== DATA FOR PROCESSING ==
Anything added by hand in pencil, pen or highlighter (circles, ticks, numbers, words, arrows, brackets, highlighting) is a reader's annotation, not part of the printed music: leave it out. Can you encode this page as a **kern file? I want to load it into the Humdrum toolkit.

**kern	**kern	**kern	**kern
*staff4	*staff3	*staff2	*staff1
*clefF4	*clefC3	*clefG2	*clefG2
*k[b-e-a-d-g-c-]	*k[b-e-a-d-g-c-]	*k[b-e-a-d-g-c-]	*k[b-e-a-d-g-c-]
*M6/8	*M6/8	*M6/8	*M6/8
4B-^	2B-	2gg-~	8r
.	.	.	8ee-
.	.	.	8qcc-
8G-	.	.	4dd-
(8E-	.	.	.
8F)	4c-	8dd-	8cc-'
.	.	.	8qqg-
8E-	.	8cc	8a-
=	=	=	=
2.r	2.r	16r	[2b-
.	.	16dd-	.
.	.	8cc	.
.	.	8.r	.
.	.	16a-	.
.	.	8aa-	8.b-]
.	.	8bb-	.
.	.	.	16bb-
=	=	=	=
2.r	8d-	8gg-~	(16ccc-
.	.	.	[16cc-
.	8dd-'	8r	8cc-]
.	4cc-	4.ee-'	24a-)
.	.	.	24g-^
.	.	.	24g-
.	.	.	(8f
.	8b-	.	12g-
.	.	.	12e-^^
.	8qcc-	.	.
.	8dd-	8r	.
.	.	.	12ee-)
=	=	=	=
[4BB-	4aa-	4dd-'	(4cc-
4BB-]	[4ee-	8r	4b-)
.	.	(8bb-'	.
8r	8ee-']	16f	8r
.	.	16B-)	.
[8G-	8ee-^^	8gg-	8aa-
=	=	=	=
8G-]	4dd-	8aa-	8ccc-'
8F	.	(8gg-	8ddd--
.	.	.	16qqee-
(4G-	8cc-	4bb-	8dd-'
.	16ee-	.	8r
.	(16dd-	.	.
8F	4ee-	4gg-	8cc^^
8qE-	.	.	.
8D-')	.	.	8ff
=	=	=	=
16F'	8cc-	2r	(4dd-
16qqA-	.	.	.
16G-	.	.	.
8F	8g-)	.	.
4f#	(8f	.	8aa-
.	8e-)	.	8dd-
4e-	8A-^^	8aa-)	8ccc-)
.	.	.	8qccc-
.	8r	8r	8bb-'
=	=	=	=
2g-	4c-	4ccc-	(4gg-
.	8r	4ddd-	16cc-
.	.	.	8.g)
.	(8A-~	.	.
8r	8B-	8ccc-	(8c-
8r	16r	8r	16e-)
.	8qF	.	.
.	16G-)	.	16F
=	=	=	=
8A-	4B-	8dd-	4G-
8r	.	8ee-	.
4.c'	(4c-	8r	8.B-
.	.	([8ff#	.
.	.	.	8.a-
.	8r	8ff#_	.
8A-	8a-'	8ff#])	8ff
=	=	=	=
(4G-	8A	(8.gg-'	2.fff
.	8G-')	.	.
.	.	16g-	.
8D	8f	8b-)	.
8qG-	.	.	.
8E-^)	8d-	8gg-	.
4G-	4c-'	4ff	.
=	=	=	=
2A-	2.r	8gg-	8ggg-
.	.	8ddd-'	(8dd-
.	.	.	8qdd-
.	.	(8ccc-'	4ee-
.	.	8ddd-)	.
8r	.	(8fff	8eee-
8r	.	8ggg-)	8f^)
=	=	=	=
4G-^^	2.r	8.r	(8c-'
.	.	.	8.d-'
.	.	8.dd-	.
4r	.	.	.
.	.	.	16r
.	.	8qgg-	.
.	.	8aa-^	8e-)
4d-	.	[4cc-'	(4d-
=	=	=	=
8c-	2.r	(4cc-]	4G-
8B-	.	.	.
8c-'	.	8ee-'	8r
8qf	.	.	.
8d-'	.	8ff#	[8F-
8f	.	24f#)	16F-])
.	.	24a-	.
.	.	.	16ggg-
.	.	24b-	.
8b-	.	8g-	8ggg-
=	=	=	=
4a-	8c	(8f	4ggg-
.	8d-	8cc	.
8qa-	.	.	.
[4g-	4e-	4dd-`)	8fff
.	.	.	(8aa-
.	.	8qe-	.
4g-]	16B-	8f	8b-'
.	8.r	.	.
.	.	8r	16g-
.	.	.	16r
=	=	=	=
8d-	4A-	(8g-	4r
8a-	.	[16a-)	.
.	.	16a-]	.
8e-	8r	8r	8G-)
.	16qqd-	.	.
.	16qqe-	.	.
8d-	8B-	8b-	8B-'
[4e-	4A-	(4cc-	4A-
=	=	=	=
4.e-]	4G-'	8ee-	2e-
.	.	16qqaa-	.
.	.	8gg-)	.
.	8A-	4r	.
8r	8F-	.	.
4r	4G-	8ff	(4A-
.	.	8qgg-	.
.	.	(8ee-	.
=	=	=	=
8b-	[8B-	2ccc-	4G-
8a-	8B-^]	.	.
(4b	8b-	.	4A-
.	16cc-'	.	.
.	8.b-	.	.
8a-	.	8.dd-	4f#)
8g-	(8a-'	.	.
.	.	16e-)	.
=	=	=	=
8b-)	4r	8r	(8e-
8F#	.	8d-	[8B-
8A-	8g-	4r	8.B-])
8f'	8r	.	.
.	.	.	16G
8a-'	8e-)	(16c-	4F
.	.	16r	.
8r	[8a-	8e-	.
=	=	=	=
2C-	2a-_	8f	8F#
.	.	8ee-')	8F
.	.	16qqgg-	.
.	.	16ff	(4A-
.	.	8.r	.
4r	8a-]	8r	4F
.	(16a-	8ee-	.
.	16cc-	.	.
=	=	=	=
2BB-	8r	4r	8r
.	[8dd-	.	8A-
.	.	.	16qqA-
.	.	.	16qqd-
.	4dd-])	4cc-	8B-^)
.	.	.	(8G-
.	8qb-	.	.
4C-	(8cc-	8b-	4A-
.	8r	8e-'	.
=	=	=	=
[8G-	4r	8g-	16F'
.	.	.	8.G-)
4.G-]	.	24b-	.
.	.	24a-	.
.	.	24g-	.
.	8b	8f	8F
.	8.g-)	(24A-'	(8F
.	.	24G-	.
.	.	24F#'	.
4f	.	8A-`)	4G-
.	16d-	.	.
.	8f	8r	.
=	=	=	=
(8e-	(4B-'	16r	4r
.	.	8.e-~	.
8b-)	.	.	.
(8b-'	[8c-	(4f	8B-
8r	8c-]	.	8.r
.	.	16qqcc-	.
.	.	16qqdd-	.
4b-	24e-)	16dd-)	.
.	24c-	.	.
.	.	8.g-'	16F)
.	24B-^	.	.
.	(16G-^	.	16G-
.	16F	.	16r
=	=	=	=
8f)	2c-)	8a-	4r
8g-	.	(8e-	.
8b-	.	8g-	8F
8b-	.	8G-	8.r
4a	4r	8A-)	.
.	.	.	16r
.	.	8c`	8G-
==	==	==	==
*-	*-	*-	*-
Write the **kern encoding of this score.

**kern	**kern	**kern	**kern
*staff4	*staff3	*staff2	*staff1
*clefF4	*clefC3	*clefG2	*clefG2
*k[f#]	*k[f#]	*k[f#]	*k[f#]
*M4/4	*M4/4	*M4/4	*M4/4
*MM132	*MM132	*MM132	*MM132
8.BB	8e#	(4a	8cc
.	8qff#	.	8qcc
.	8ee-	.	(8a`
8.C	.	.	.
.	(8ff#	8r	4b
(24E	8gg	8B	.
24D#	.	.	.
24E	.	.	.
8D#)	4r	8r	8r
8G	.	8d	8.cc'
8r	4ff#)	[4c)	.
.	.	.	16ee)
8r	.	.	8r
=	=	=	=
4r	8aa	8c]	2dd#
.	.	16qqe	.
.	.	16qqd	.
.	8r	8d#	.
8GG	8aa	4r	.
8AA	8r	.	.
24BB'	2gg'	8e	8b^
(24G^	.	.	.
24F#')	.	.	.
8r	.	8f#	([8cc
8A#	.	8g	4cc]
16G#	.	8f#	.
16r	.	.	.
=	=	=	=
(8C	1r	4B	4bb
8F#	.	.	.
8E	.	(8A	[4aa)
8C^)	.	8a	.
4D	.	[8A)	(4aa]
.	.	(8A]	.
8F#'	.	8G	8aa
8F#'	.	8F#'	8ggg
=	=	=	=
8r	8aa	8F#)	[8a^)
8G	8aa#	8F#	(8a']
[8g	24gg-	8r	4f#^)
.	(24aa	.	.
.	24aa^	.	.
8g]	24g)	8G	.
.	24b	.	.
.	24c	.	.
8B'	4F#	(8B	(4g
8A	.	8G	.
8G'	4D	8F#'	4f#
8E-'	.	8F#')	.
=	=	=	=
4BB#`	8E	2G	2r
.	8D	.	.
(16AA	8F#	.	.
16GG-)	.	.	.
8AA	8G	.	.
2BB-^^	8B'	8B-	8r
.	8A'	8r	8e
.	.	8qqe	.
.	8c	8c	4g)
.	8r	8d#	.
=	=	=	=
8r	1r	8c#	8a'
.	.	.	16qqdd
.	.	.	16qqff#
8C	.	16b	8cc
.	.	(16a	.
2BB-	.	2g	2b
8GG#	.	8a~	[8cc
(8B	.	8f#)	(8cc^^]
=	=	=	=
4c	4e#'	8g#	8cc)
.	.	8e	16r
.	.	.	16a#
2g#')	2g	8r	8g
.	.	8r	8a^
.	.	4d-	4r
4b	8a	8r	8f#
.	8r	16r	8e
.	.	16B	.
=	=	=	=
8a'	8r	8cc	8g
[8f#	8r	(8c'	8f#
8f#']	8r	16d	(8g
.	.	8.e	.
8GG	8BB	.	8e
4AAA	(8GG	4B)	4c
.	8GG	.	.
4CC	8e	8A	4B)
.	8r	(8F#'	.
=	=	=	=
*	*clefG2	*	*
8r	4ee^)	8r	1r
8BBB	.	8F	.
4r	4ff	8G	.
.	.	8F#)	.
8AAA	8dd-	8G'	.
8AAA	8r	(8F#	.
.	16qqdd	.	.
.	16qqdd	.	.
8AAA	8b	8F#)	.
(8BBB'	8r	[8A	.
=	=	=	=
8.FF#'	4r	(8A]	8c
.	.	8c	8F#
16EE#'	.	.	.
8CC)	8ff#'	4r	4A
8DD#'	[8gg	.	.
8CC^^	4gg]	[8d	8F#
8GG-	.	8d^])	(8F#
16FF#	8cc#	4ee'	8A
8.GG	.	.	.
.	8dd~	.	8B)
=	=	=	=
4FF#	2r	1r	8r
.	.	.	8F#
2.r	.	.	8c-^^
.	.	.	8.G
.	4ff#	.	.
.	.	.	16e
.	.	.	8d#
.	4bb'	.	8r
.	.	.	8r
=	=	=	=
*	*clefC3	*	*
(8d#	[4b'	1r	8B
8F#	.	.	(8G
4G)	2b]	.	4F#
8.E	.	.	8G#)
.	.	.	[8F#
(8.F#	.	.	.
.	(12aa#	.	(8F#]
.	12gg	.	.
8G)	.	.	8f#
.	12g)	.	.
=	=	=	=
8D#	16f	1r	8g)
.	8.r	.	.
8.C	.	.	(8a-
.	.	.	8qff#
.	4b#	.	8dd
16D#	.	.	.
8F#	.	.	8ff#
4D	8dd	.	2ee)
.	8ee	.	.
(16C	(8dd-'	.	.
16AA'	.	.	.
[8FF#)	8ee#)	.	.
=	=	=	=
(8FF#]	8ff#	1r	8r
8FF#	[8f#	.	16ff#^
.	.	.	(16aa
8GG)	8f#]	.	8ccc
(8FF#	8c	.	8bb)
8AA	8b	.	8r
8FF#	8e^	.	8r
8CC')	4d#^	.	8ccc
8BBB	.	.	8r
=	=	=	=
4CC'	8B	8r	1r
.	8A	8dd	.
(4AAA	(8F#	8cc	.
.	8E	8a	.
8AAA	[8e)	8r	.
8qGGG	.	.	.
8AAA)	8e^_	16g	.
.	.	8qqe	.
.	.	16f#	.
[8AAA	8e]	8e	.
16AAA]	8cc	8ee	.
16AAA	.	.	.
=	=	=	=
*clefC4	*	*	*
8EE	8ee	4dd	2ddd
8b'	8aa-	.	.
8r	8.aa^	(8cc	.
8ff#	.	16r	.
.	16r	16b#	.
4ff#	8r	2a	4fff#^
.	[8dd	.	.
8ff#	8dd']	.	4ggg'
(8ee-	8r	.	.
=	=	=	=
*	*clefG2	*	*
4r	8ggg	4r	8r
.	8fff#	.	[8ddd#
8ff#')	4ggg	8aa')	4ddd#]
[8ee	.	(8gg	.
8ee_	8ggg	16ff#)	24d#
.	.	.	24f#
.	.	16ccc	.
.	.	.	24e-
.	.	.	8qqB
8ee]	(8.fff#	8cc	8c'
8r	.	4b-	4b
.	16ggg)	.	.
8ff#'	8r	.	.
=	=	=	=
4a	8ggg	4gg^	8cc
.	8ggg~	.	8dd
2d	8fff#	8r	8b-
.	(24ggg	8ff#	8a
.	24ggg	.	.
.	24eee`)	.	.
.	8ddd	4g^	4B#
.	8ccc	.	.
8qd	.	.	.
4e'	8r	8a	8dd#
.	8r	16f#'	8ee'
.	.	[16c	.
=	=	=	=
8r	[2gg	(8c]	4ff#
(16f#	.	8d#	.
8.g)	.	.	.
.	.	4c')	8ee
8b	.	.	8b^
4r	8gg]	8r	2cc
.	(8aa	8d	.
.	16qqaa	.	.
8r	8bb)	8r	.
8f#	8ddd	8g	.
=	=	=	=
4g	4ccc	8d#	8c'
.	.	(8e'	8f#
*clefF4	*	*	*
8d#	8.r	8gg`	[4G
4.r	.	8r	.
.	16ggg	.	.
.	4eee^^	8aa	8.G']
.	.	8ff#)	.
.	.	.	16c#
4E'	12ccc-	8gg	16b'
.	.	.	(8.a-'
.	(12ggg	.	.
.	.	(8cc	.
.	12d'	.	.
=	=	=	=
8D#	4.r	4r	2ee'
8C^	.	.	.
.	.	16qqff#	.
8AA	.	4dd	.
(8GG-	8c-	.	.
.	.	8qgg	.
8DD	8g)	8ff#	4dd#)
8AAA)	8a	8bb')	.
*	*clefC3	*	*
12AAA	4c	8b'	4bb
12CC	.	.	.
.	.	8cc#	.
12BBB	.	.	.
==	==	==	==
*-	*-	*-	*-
===
REQUIRED TASK
Please identify every line in the items above that contains the string "kern", and copy each such line in full. Case counts, so only matches with the same capitalization qualify.

ANSWER TO THIS TASK
Anything added by hand in pencil, pen or highlighter (circles, ticks, numbers, words, arrows, brackets, highlighting) is a reader's annotation, not part of the printed music: leave it out. Can you encode this page as a **kern file? I want to load it into the Humdrum toolkit.
**kern	**kern	**kern	**kern
Write the **kern encoding of this score.
**kern	**kern	**kern	**kern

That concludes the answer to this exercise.